Everything in the records except the pictures should come back exactly as written.

________________

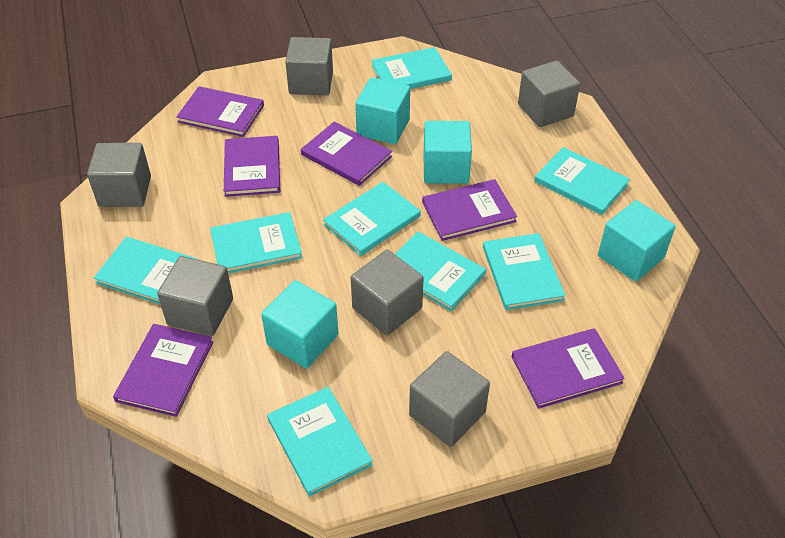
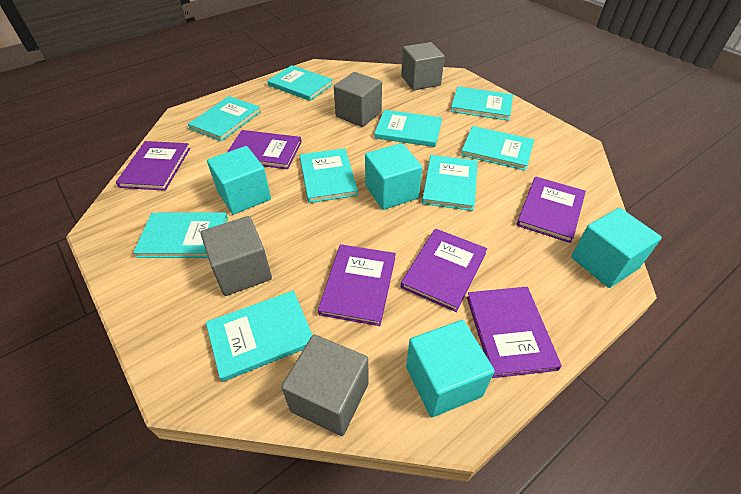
grey cube: [87,143,151,207] [157,256,233,336] [285,37,333,95] [351,249,424,336] [409,351,490,447] [518,60,580,127] = 6 -> [201,216,272,296] [281,334,368,436] [334,72,382,127] [401,42,445,90] = 4
turquoise book: [94,237,198,305] [210,212,302,273] [267,387,373,496] [323,182,421,256] [371,47,452,89] [395,231,486,311] [483,233,565,310] [534,147,630,215] = 8 -> [133,213,228,258] [188,96,261,141] [206,291,312,382] [267,65,333,101] [300,148,358,203] [374,110,442,147] [422,155,478,211] [451,87,513,121] [461,126,534,171] = 9

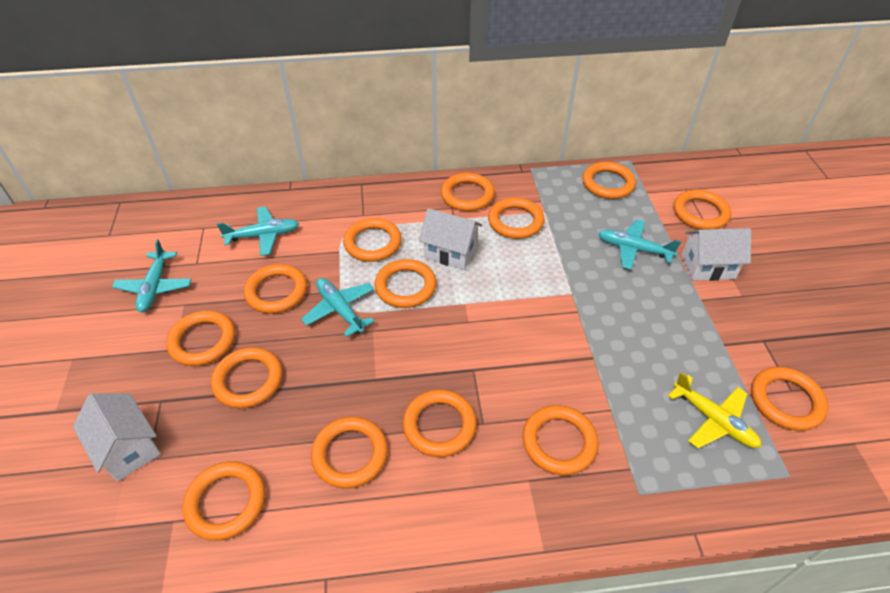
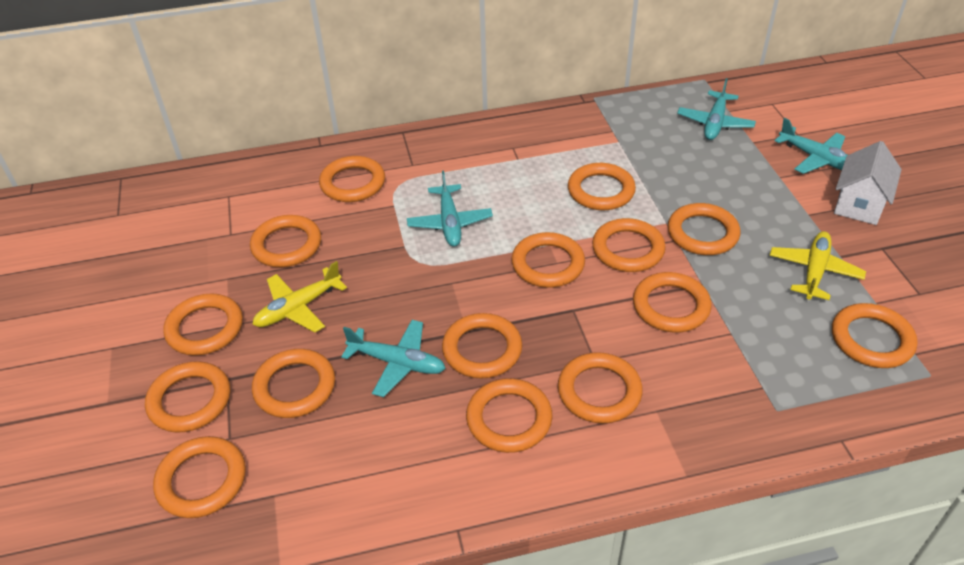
orange ring: [166,310,235,366] [182,461,265,541] [211,347,283,409] [244,264,307,314] [311,416,388,489] [343,218,402,262] [374,259,437,308] [403,389,477,457] [441,173,495,211] [488,198,545,239] [522,405,599,475] [582,162,636,199] [674,190,731,230] [751,367,828,431] = 14 -> [145,361,230,433] [153,436,246,518] [163,294,243,356] [250,215,321,267] [252,349,335,418] [319,156,385,202] [442,313,522,379] [466,378,553,453] [511,232,585,288] [558,352,643,424] [568,163,636,210] [592,218,666,272] [633,272,712,332] [668,203,740,255] [832,303,918,368] = 15
white house: [73,393,161,482] [419,208,482,270] [682,228,751,281] = 3 -> [834,141,902,225] = 1
yellow plane: [668,372,761,448] = 1 -> [252,261,347,332] [770,231,866,300] = 2

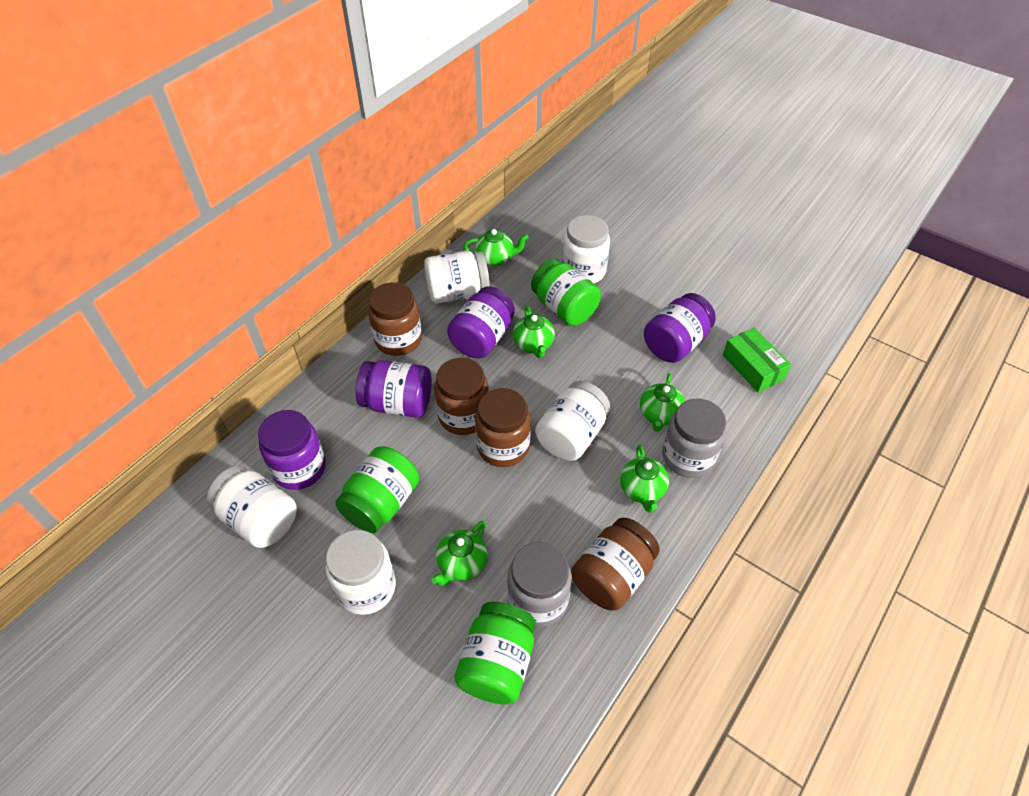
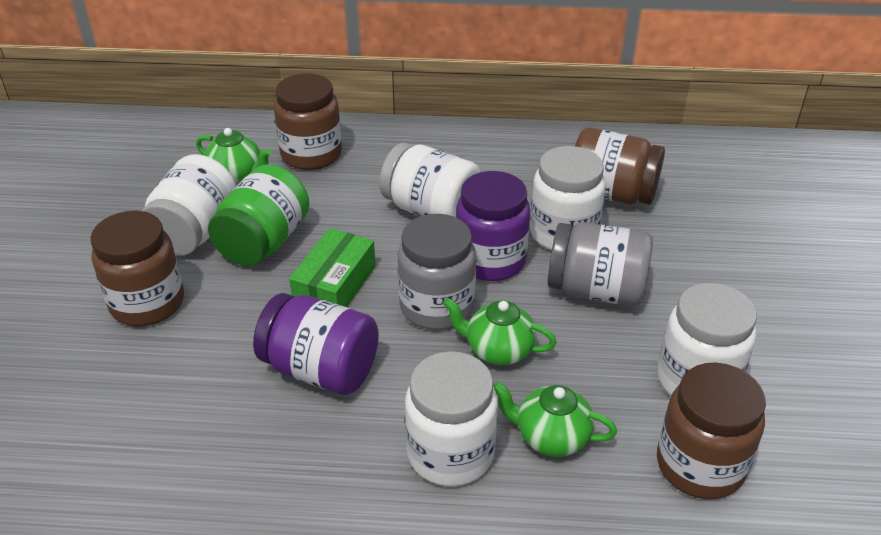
green jar: [335,446,419,533] [455,602,535,705] [531,259,601,326] = 3 -> [208,164,310,266] = 1
green teapot: [431,521,488,587] [464,229,529,266] [513,306,555,358] [620,445,669,512] [640,374,685,432] = 5 -> [196,128,272,183] [443,298,557,365] [493,382,617,457] = 3
purple jar: [258,410,326,490] [356,360,432,418] [447,286,515,358] [644,293,716,363] = 4 -> [253,293,379,395] [456,171,530,281] = 2

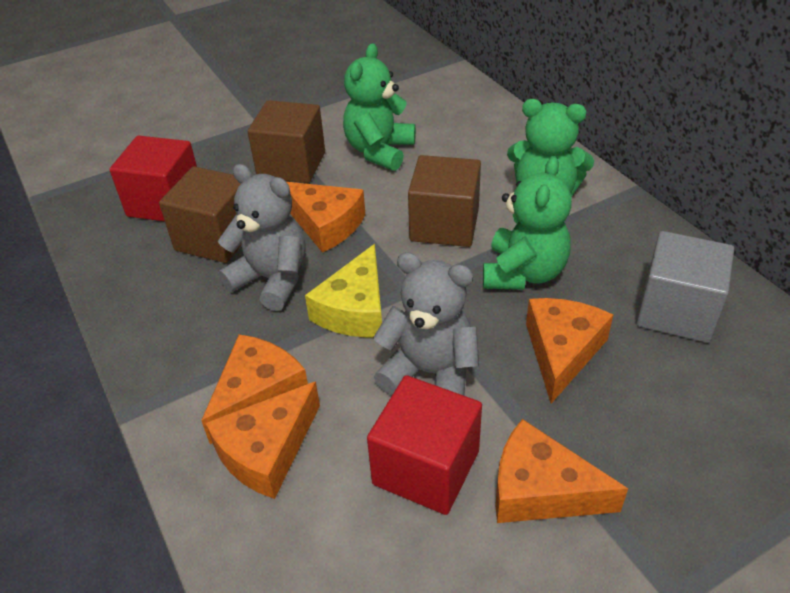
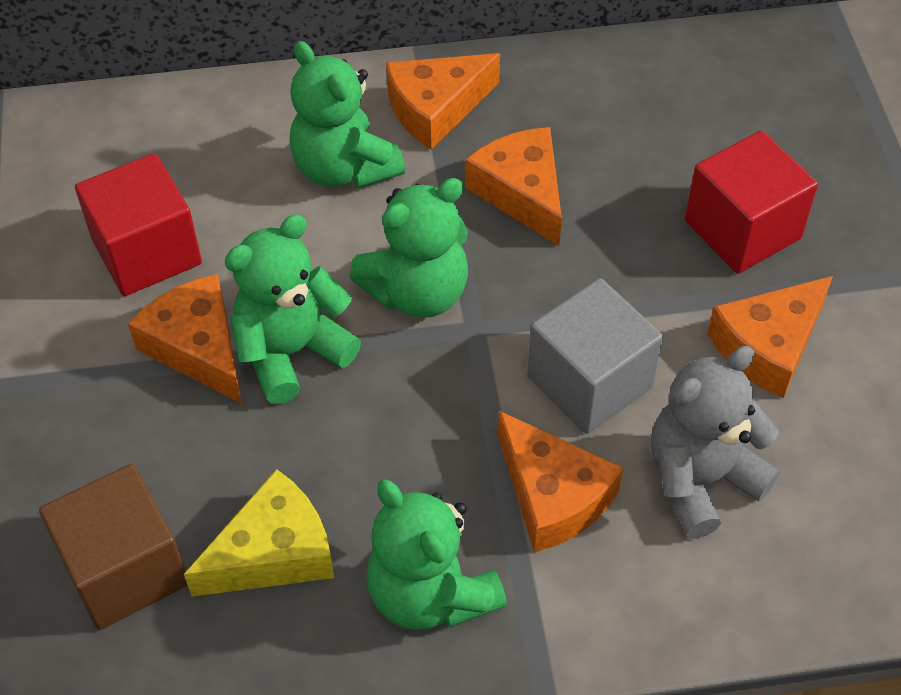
brown cube: [159,166,242,263] [248,100,325,183] [408,155,481,247] = 3 -> [39,464,187,630] = 1
green teddy bear: [343,43,416,171] [483,156,572,290] [507,99,594,197] = 3 -> [224,215,361,404] [290,41,405,189] [349,178,468,318] [366,479,507,630] = 4
grey teddy bear: [218,164,306,311] [373,252,479,395] = 2 -> [651,346,780,539] = 1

________________

→ **Completed exercise**
grey cube: [87,143,151,207] [157,256,233,336] [285,37,333,95] [351,249,424,336] [409,351,490,447] [518,60,580,127] = 6 -> [201,216,272,296] [281,334,368,436] [334,72,382,127] [401,42,445,90] = 4
turquoise book: [94,237,198,305] [210,212,302,273] [267,387,373,496] [323,182,421,256] [371,47,452,89] [395,231,486,311] [483,233,565,310] [534,147,630,215] = 8 -> [133,213,228,258] [188,96,261,141] [206,291,312,382] [267,65,333,101] [300,148,358,203] [374,110,442,147] [422,155,478,211] [451,87,513,121] [461,126,534,171] = 9

orange ring: [166,310,235,366] [182,461,265,541] [211,347,283,409] [244,264,307,314] [311,416,388,489] [343,218,402,262] [374,259,437,308] [403,389,477,457] [441,173,495,211] [488,198,545,239] [522,405,599,475] [582,162,636,199] [674,190,731,230] [751,367,828,431] = 14 -> [145,361,230,433] [153,436,246,518] [163,294,243,356] [250,215,321,267] [252,349,335,418] [319,156,385,202] [442,313,522,379] [466,378,553,453] [511,232,585,288] [558,352,643,424] [568,163,636,210] [592,218,666,272] [633,272,712,332] [668,203,740,255] [832,303,918,368] = 15
white house: [73,393,161,482] [419,208,482,270] [682,228,751,281] = 3 -> [834,141,902,225] = 1
yellow plane: [668,372,761,448] = 1 -> [252,261,347,332] [770,231,866,300] = 2

green jar: [335,446,419,533] [455,602,535,705] [531,259,601,326] = 3 -> [208,164,310,266] = 1
green teapot: [431,521,488,587] [464,229,529,266] [513,306,555,358] [620,445,669,512] [640,374,685,432] = 5 -> [196,128,272,183] [443,298,557,365] [493,382,617,457] = 3
purple jar: [258,410,326,490] [356,360,432,418] [447,286,515,358] [644,293,716,363] = 4 -> [253,293,379,395] [456,171,530,281] = 2

brown cube: [159,166,242,263] [248,100,325,183] [408,155,481,247] = 3 -> [39,464,187,630] = 1
green teddy bear: [343,43,416,171] [483,156,572,290] [507,99,594,197] = 3 -> [224,215,361,404] [290,41,405,189] [349,178,468,318] [366,479,507,630] = 4
grey teddy bear: [218,164,306,311] [373,252,479,395] = 2 -> [651,346,780,539] = 1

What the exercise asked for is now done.